PROBLEM TO WORK ON
Below is a listing with pictures in it. Copy it exactly without them.

__________________________________________________

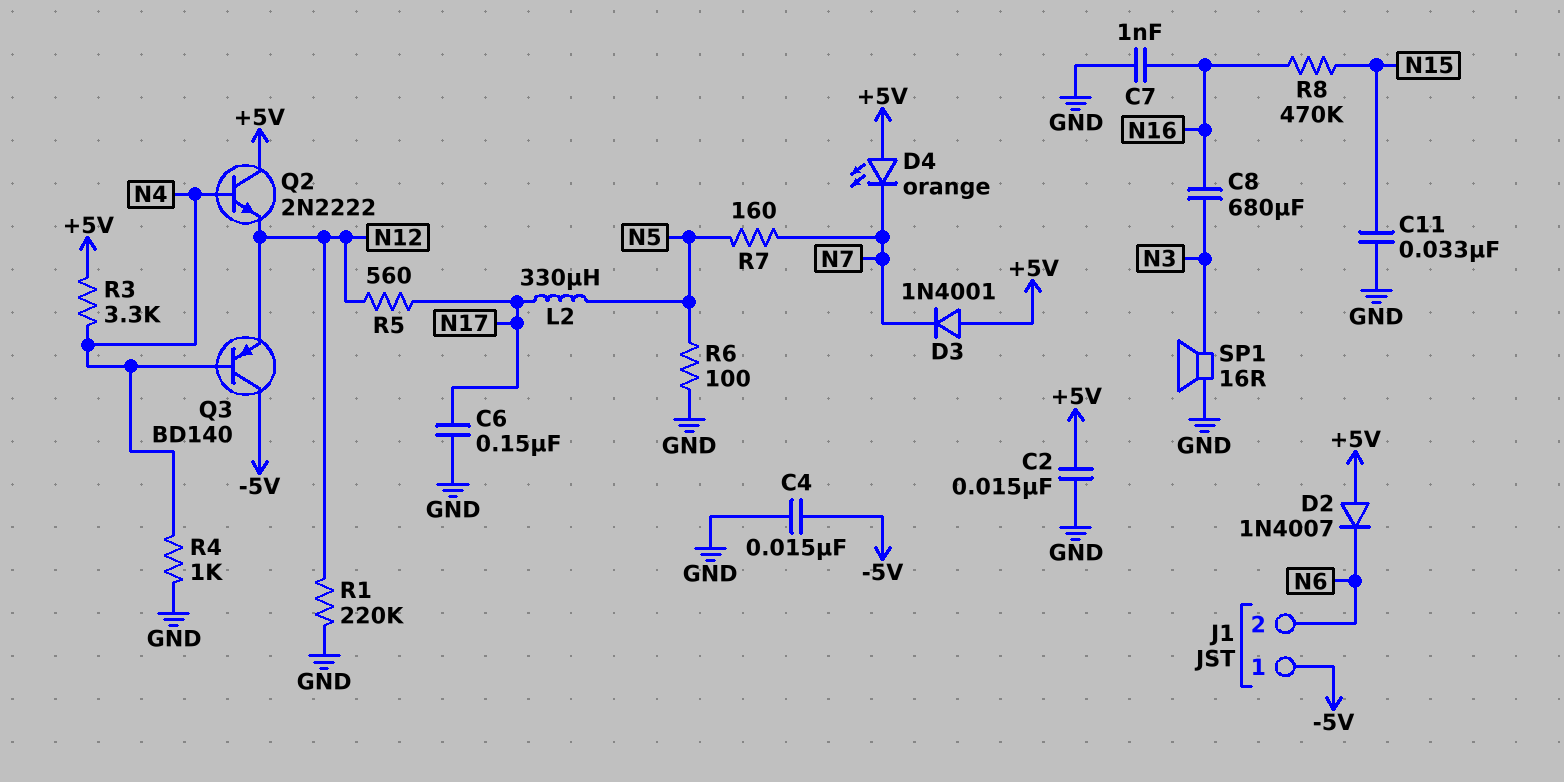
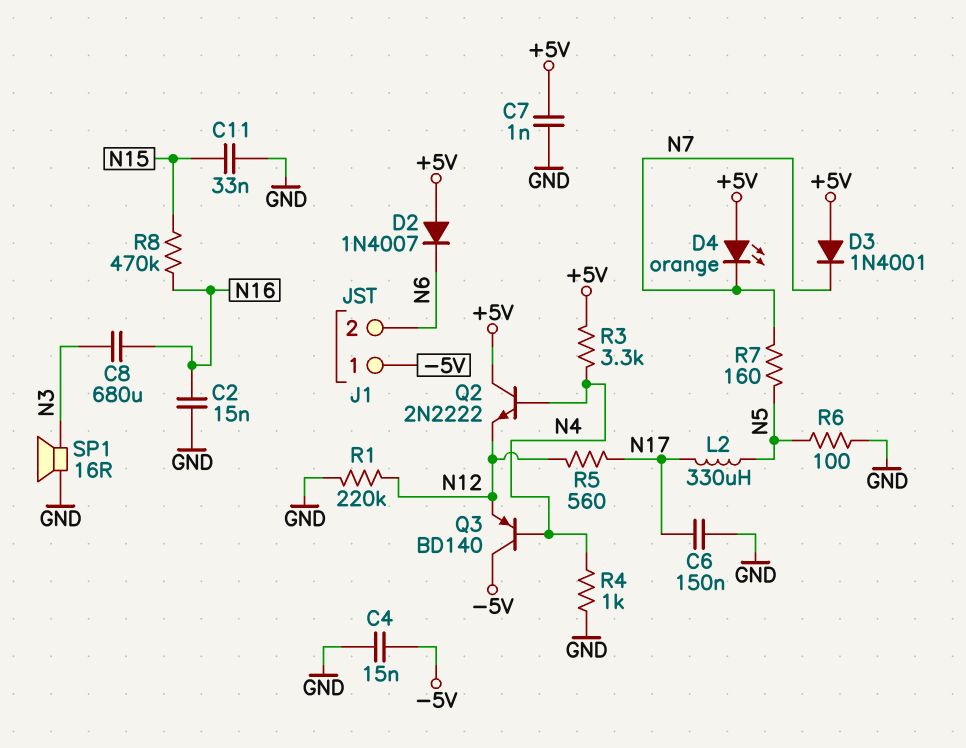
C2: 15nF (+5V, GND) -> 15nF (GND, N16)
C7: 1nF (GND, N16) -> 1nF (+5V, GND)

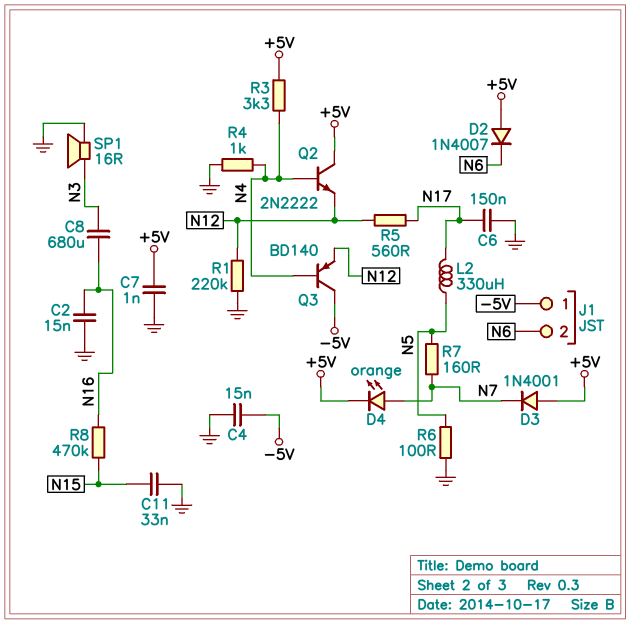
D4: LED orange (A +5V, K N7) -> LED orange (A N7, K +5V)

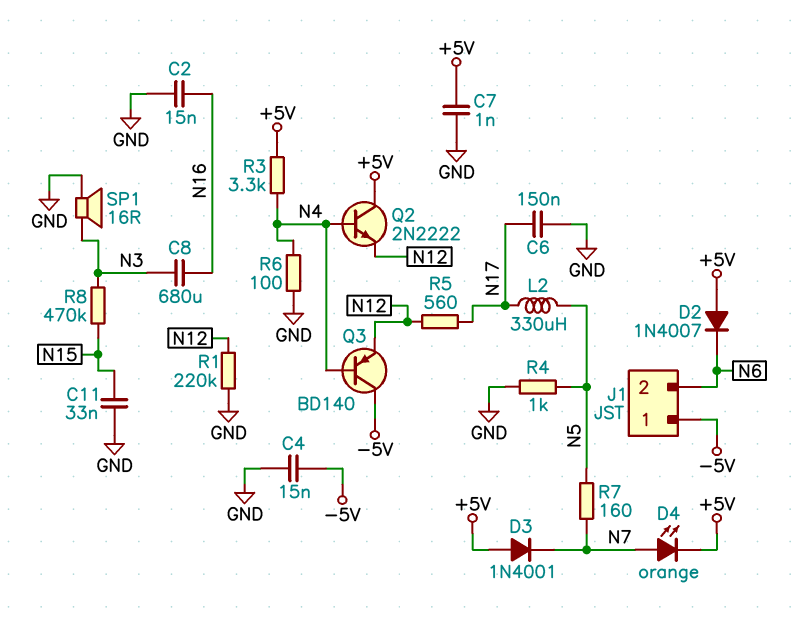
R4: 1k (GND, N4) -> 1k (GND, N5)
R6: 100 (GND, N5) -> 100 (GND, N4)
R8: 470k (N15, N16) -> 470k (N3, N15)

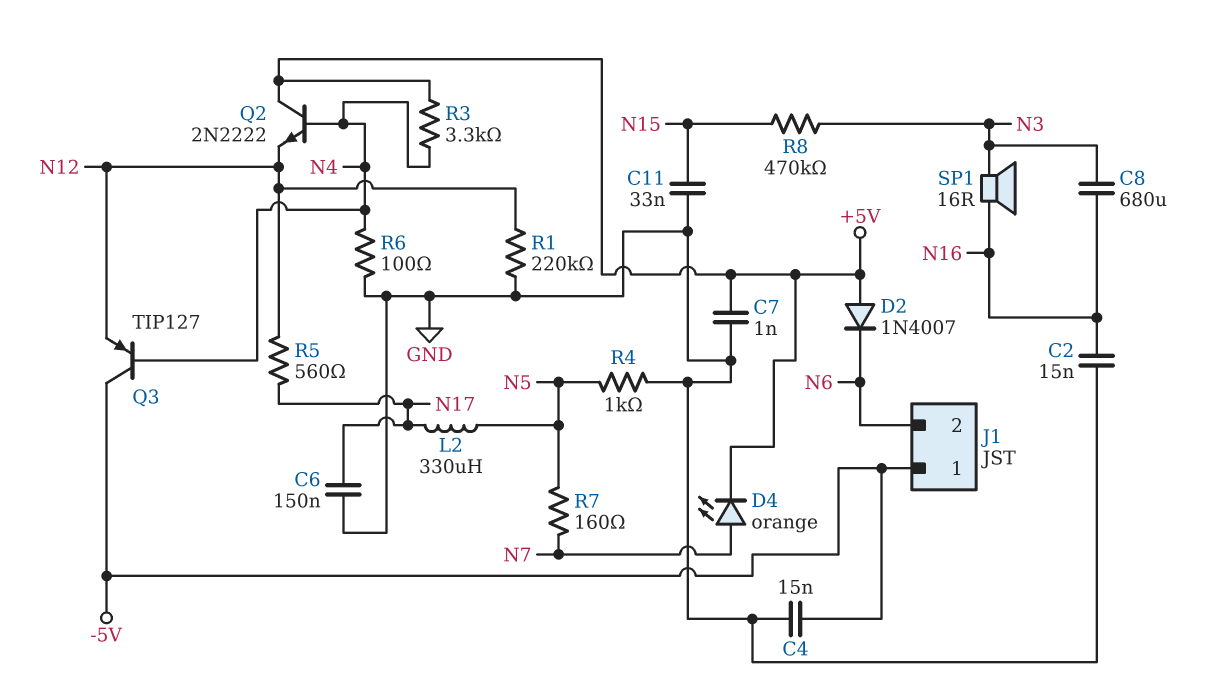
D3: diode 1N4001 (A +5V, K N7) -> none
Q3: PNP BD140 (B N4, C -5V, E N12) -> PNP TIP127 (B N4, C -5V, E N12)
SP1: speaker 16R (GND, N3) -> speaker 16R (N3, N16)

__________________________________________________

RESPONSE
C2: 15nF (+5V, GND) -> 15nF (GND, N16)
C7: 1nF (GND, N16) -> 1nF (+5V, GND)

D4: LED orange (A +5V, K N7) -> LED orange (A N7, K +5V)

R4: 1k (GND, N4) -> 1k (GND, N5)
R6: 100 (GND, N5) -> 100 (GND, N4)
R8: 470k (N15, N16) -> 470k (N3, N15)

D3: diode 1N4001 (A +5V, K N7) -> none
Q3: PNP BD140 (B N4, C -5V, E N12) -> PNP TIP127 (B N4, C -5V, E N12)
SP1: speaker 16R (GND, N3) -> speaker 16R (N3, N16)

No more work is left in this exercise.